> _Material for this exercise_
* * *

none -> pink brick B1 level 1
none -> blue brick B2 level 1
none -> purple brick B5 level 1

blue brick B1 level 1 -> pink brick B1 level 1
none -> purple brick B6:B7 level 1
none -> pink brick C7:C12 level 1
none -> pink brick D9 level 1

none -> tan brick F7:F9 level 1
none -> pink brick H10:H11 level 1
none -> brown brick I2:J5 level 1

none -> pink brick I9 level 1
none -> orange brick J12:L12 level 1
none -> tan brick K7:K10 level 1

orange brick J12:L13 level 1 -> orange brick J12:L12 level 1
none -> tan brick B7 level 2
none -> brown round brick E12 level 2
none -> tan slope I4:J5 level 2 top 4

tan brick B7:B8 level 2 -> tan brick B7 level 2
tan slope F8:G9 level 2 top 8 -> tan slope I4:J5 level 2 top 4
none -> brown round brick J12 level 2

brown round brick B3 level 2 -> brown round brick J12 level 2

* * *

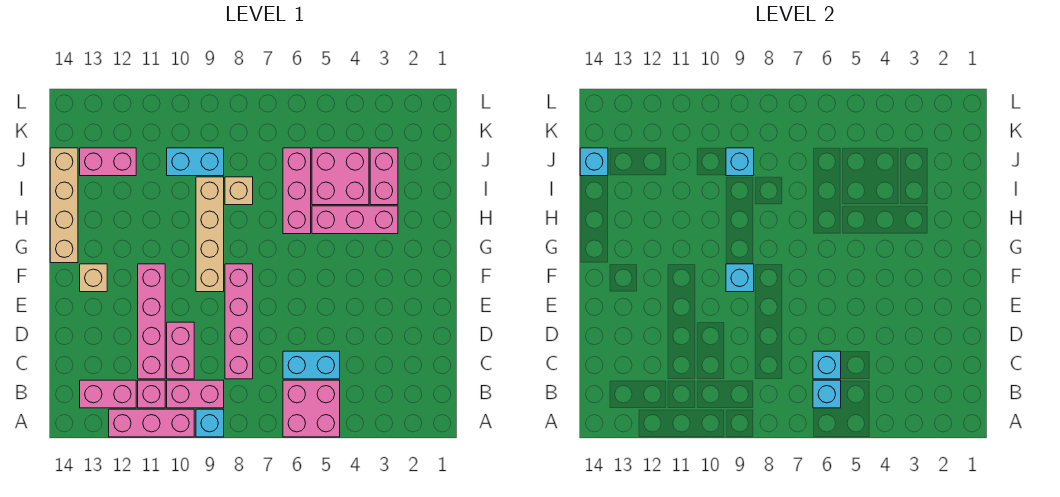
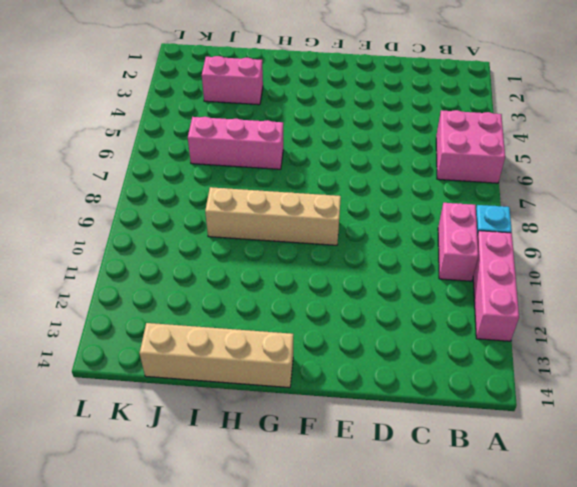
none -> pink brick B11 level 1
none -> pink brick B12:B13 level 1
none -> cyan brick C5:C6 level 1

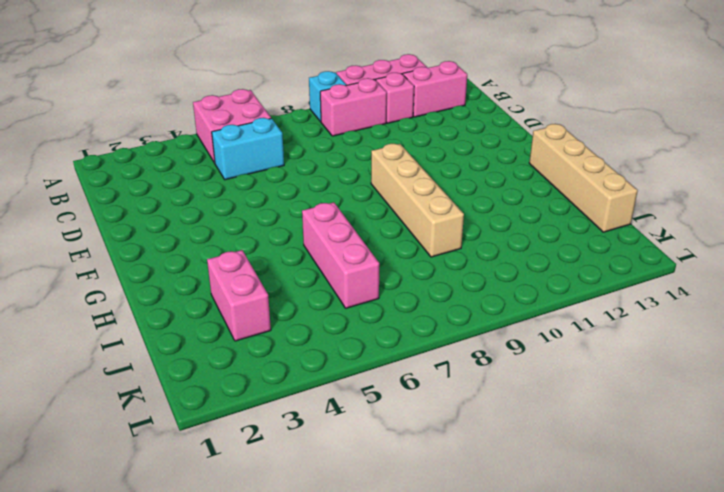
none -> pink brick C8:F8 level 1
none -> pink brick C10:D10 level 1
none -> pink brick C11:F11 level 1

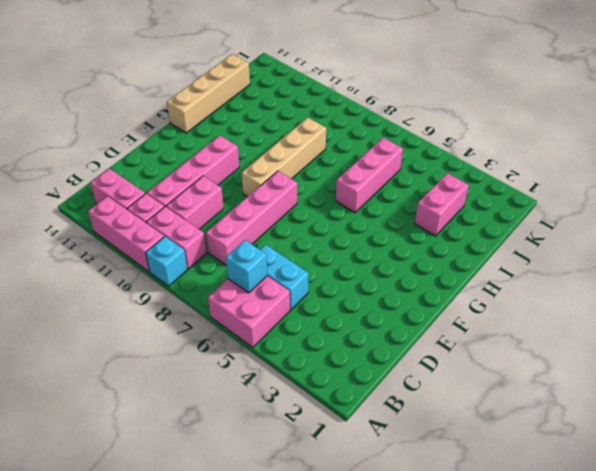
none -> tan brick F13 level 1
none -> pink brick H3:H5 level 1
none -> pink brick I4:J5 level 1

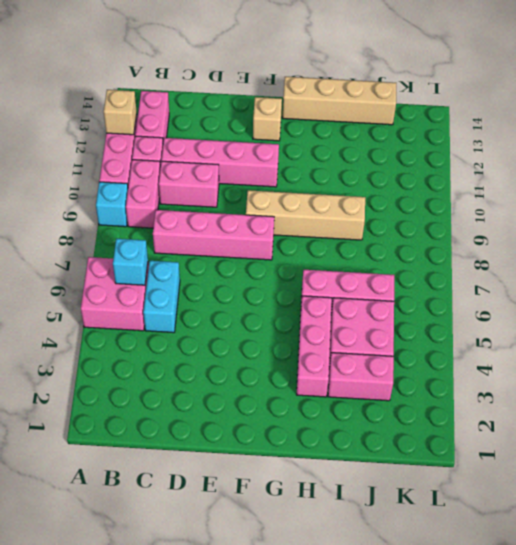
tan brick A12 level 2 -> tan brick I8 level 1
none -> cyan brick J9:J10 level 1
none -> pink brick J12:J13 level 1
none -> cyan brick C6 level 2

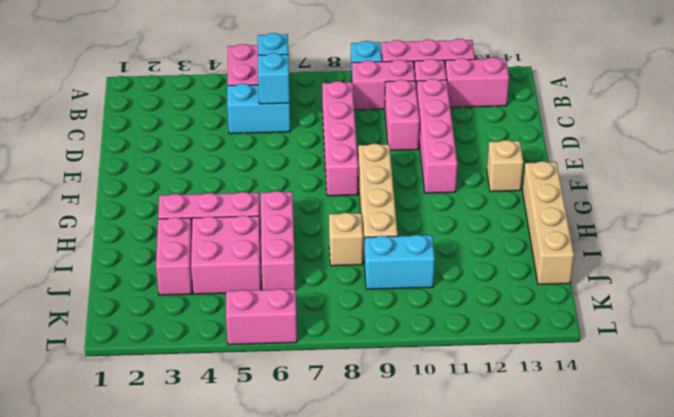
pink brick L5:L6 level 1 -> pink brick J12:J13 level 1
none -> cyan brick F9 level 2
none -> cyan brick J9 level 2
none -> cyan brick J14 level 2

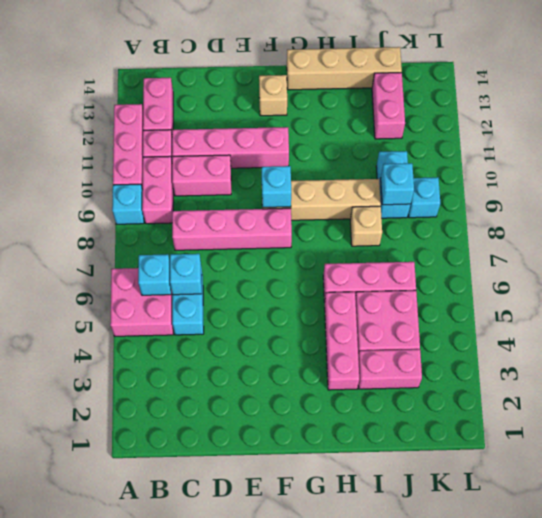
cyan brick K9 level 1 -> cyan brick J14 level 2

* * *

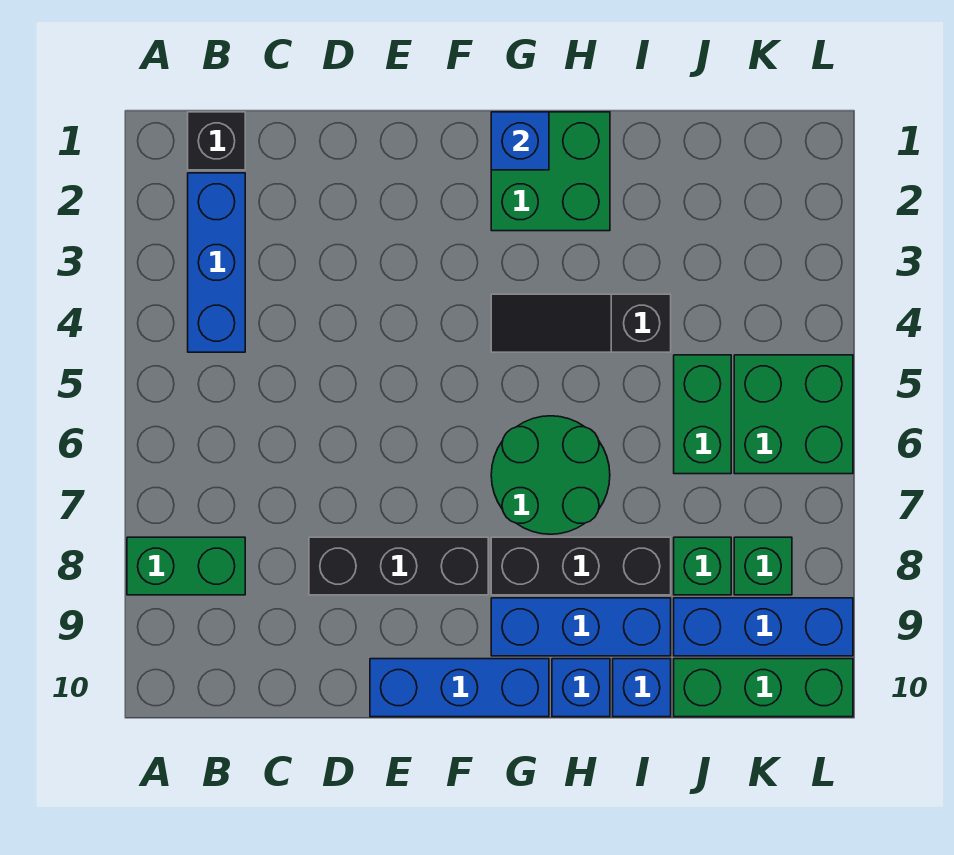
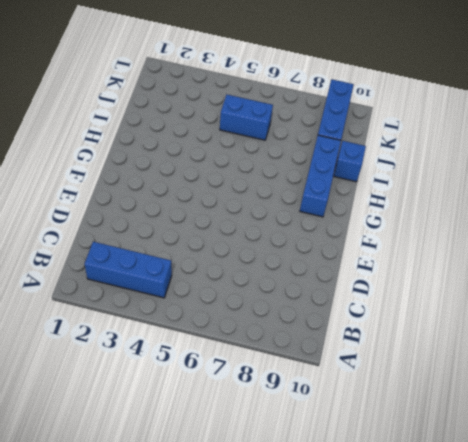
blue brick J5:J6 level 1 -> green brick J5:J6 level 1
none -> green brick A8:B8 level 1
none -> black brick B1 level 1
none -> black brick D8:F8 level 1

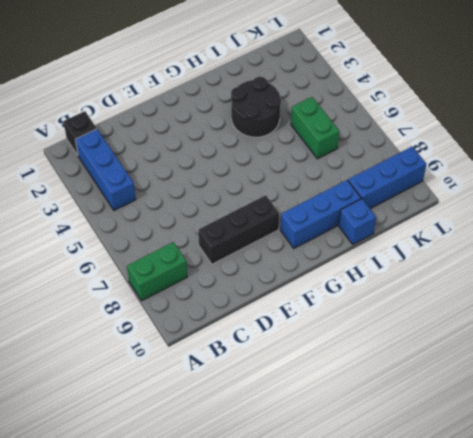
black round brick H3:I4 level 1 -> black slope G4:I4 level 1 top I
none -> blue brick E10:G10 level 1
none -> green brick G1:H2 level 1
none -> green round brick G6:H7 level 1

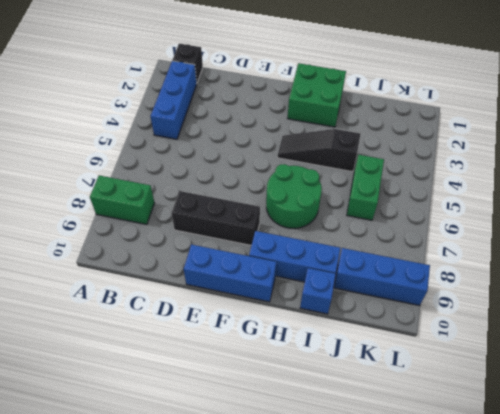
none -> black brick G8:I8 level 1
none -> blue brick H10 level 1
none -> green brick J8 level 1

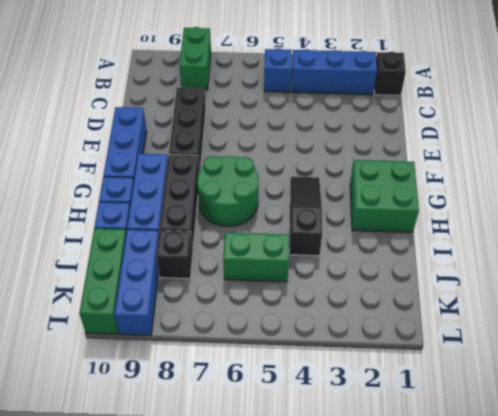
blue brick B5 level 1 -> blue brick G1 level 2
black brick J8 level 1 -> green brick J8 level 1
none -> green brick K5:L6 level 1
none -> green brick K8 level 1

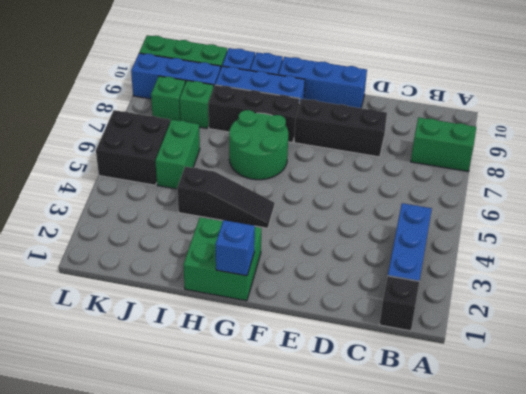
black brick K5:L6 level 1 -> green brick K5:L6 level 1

* * *

> _Problem details_
Only lines containing the string "orange" belong in the answer; find them in the data above and copy them.

> _Written answer_
none -> orange brick J12:L12 level 1
orange brick J12:L13 level 1 -> orange brick J12:L12 level 1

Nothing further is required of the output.